Task statement:
Only the lines from the top of the records below through the line containing "(353, 329) = (612, 378): red" should be printed, exactly and without pictures.

Recorded data:
○ ○ ○ ○ ○

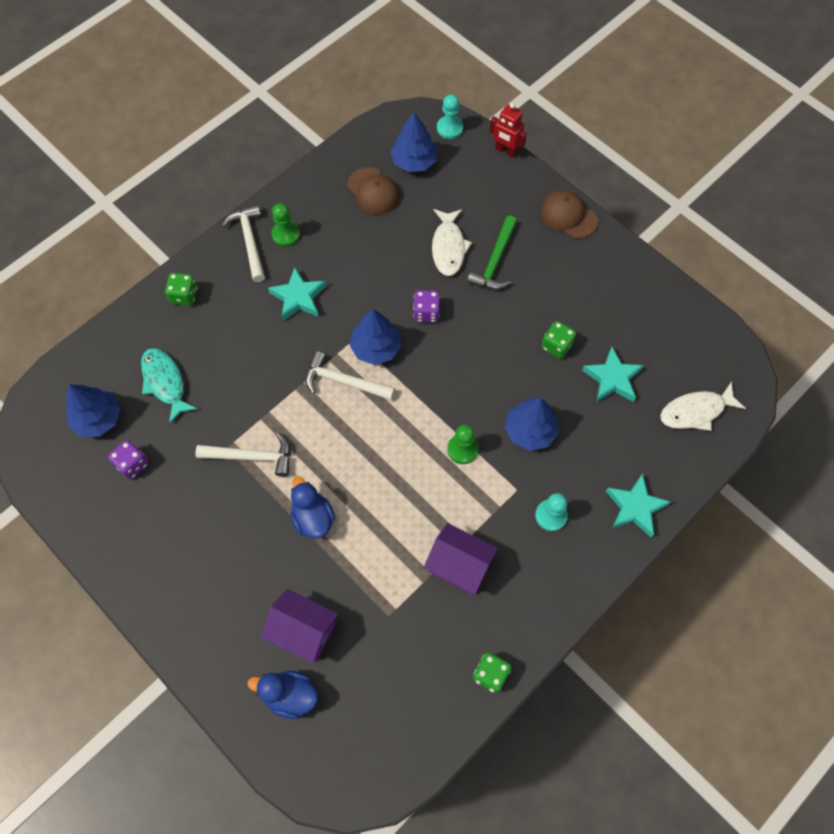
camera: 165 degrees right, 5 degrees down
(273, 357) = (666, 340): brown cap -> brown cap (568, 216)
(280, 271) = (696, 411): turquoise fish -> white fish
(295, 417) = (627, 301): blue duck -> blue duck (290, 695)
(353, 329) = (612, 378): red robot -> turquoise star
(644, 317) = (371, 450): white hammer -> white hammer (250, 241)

○ ○ ○ ○ ○

Reply:
camera: 165 degrees right, 5 degrees down
(273, 357) = (666, 340): brown cap -> brown cap (568, 216)
(280, 271) = (696, 411): turquoise fish -> white fish
(295, 417) = (627, 301): blue duck -> blue duck (290, 695)
(353, 329) = (612, 378): red robot -> turquoise star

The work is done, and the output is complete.